» **Task details**: Can you convert the data, from its first line up to and including the line with "pink circle: moved 1 px right, 2 px down", into a numbered list that skips blank lines and leaves out the pictures?

Stored data entries:
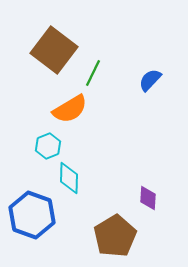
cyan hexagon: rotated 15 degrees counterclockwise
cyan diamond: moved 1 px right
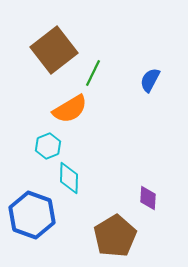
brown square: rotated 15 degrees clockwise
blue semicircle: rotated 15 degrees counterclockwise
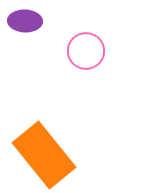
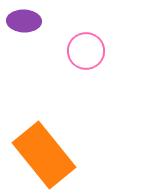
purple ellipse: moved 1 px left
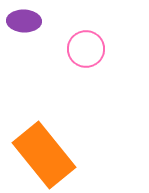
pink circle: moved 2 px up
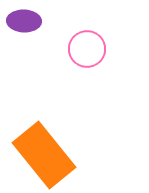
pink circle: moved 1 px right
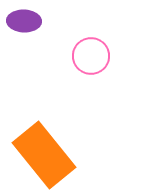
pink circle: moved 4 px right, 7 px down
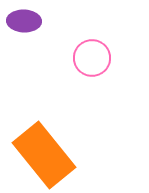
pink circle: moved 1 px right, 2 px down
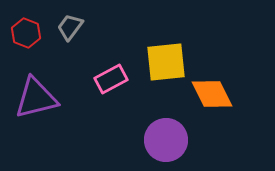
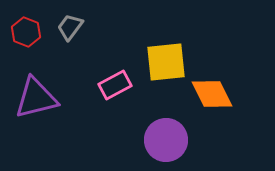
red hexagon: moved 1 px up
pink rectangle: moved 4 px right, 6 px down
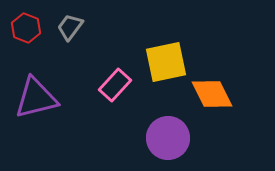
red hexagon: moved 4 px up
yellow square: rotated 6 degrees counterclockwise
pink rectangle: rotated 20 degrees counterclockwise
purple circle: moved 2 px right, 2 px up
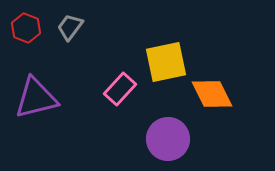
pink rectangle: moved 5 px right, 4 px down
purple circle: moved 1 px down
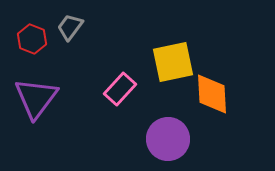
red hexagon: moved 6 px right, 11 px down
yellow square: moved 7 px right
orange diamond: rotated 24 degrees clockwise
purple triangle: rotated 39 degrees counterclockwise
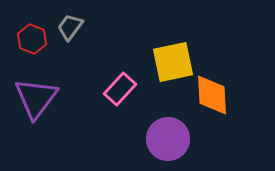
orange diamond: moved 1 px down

» **Output of the task**:
1. cyan hexagon: rotated 15 degrees counterclockwise
2. cyan diamond: moved 1 px right
3. brown square: rotated 15 degrees clockwise
4. blue semicircle: rotated 15 degrees counterclockwise
5. purple ellipse: moved 1 px left
6. pink circle: moved 2 px up
7. pink circle: moved 1 px right
8. pink circle: moved 4 px right, 7 px down
9. pink circle: moved 1 px right, 2 px down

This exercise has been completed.